*COLLECTED MATERIAL*
──────

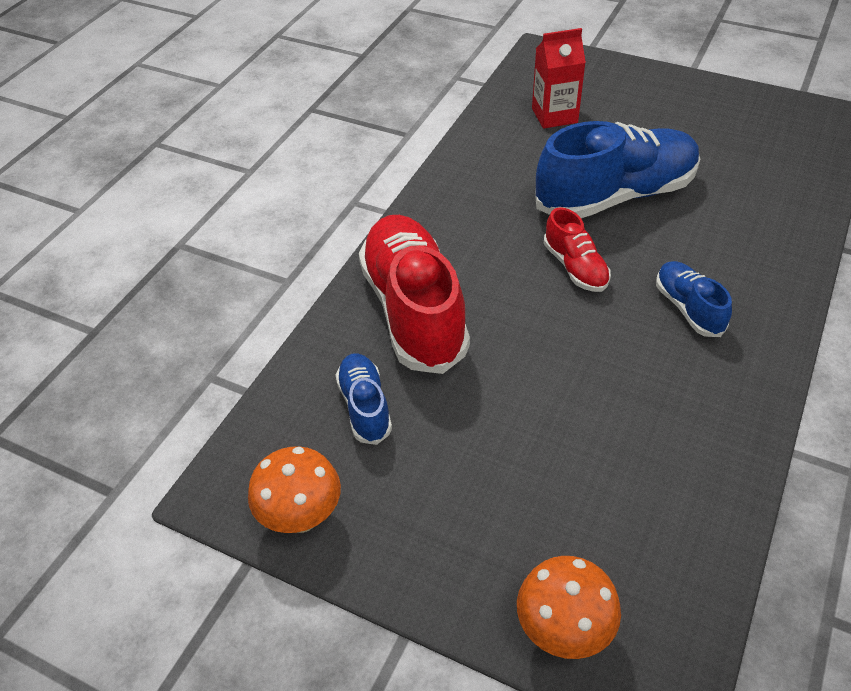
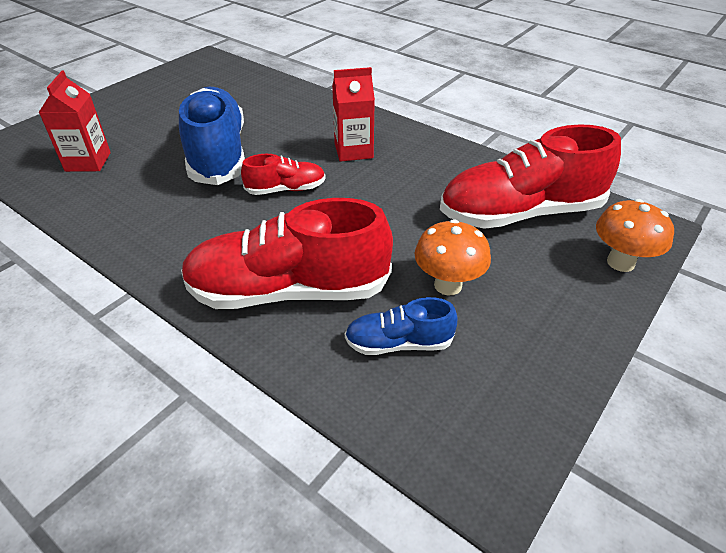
camera: 80 degrees left, 5 degrees down
orange mushroom [248,446,341,533] -> orange mushroom moved to [414,219,491,296]
blue shoe [656,261,732,337] -> red carton [332,67,375,162]
none -> red shoe [440,124,621,229]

──────

*YOUR ASSIGNMENT*
Take the preceding listing and transcribe it exactly, skipping the pictures.

*RESULT OF THIS EXERCISE*
camera: 80 degrees left, 5 degrees down
orange mushroom [248,446,341,533] -> orange mushroom moved to [414,219,491,296]
blue shoe [656,261,732,337] -> red carton [332,67,375,162]
none -> red shoe [440,124,621,229]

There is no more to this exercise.